_PROBLEM REQUIREMENTS_. Note the line where "U15: buffer (in" appears in the data below; write it out exactly, along with every line that comes after it to the end.

_DATASET EXTRACT_.
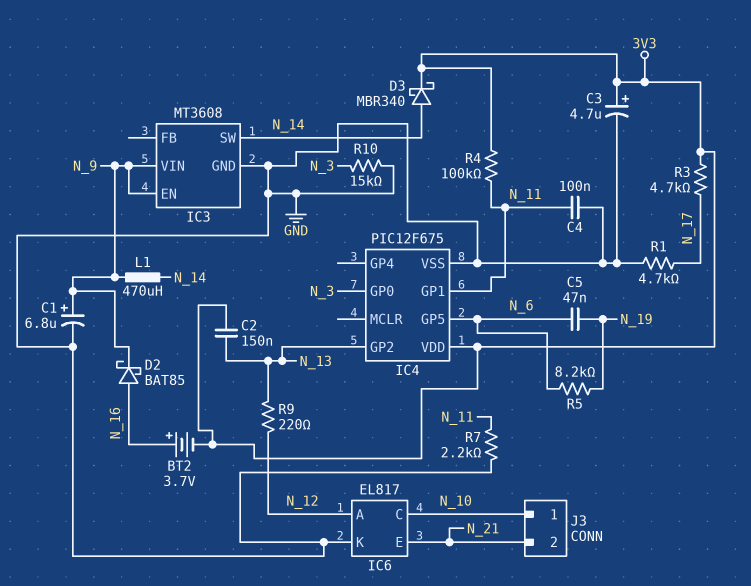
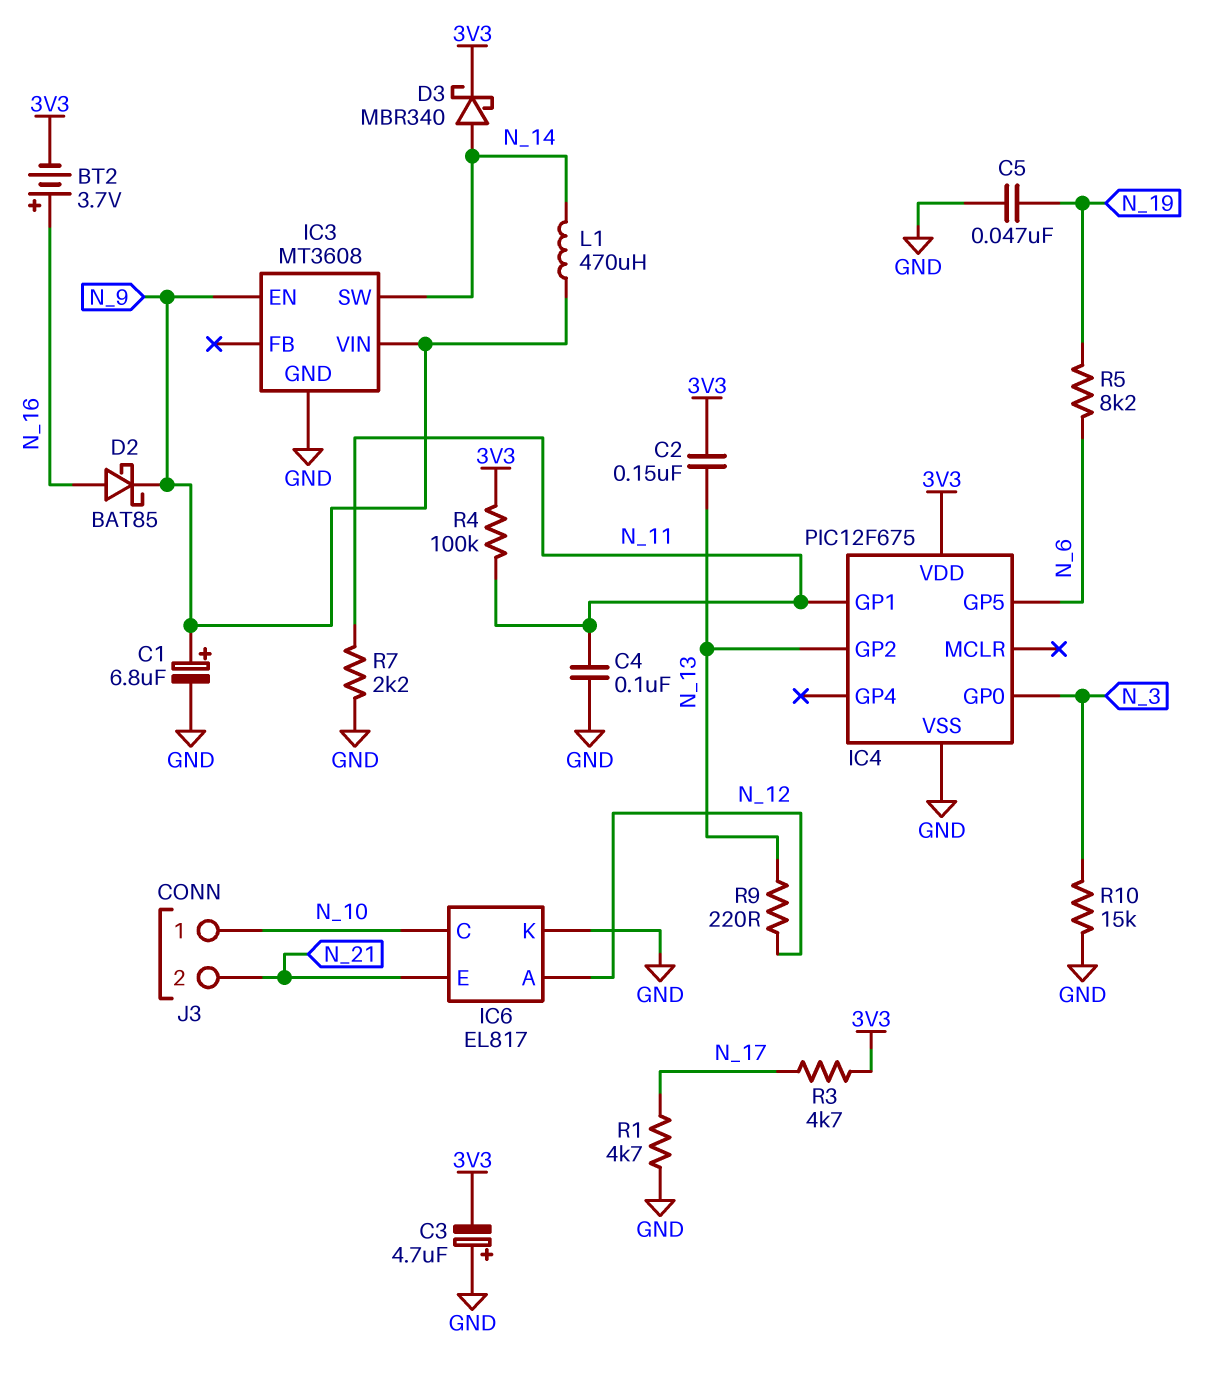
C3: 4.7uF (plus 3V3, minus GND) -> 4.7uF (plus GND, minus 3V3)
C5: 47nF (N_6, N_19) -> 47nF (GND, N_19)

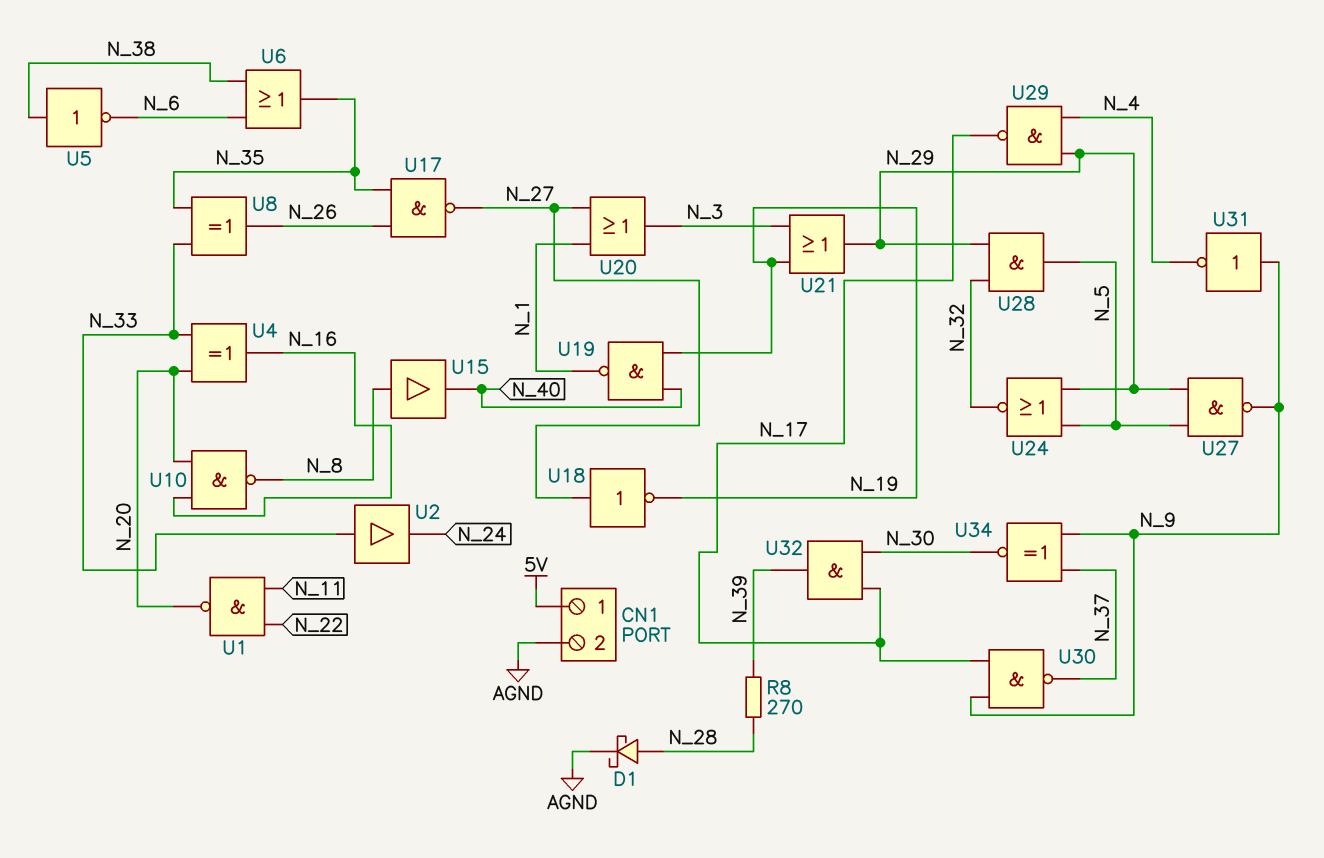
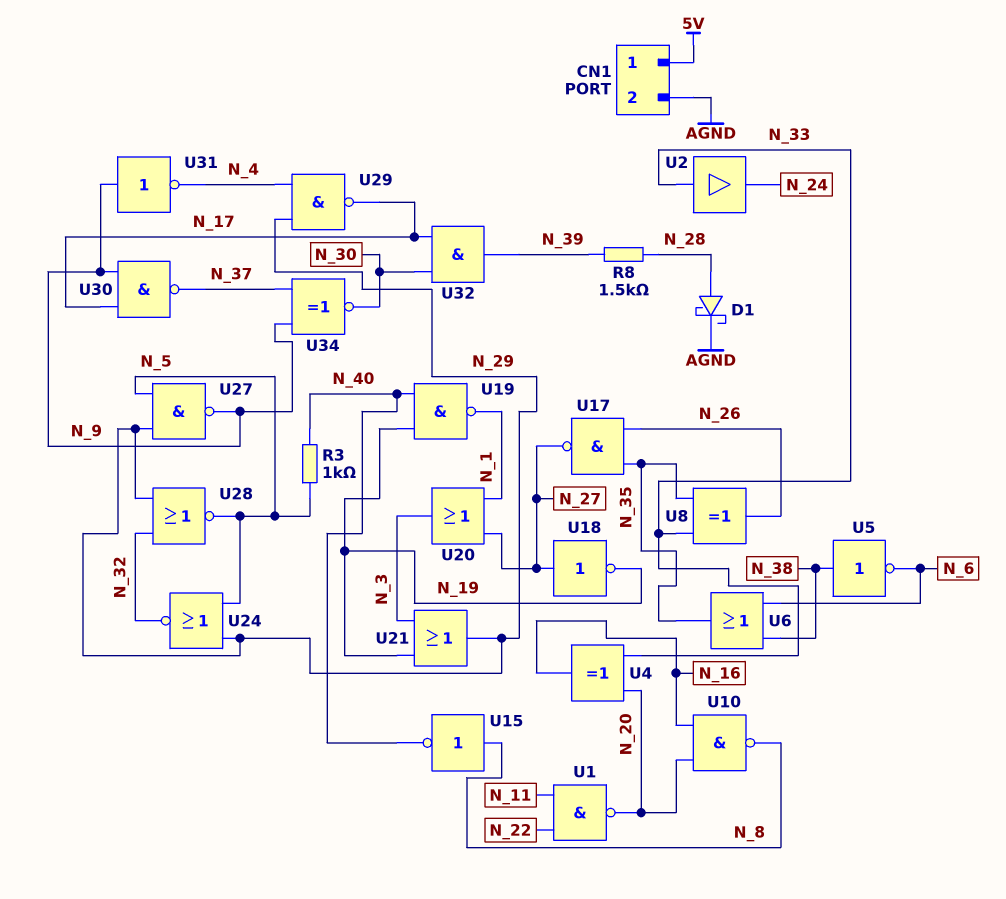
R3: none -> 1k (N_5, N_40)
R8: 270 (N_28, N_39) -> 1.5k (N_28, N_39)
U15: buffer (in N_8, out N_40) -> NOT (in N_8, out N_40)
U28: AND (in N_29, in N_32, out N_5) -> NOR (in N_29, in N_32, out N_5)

_FINISHED EXERCISE_.
U15: buffer (in N_8, out N_40) -> NOT (in N_8, out N_40)
U28: AND (in N_29, in N_32, out N_5) -> NOR (in N_29, in N_32, out N_5)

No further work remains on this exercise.